**Available records**
=== Section Start ===

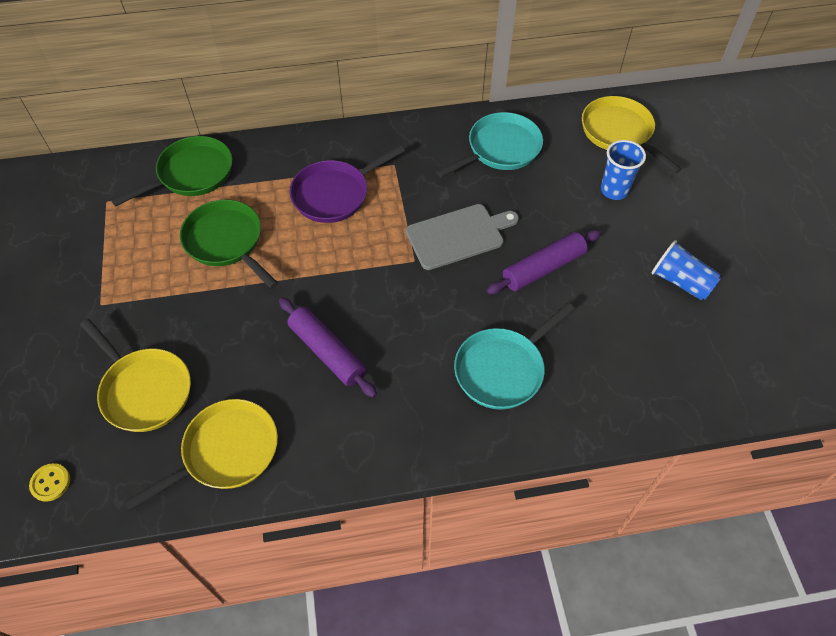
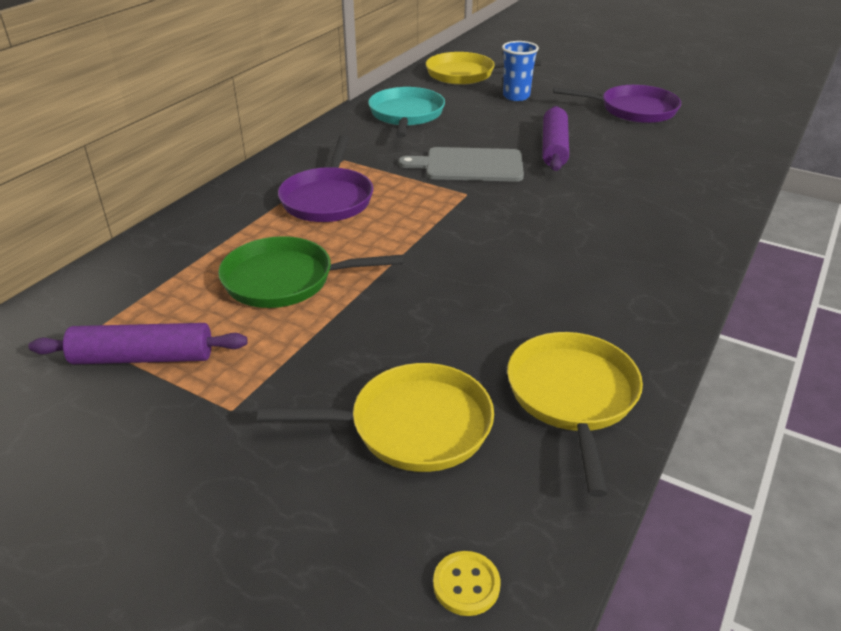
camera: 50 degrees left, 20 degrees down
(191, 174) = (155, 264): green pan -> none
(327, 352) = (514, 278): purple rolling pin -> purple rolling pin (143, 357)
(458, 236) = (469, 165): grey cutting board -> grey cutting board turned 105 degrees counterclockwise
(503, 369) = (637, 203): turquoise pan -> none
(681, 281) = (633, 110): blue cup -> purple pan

=== Section End ===

**Exercise**
Without including the pictures, return each record above exactly as it stands.

**Task output**
camera: 50 degrees left, 20 degrees down
(191, 174) = (155, 264): green pan -> none
(327, 352) = (514, 278): purple rolling pin -> purple rolling pin (143, 357)
(458, 236) = (469, 165): grey cutting board -> grey cutting board turned 105 degrees counterclockwise
(503, 369) = (637, 203): turquoise pan -> none
(681, 281) = (633, 110): blue cup -> purple pan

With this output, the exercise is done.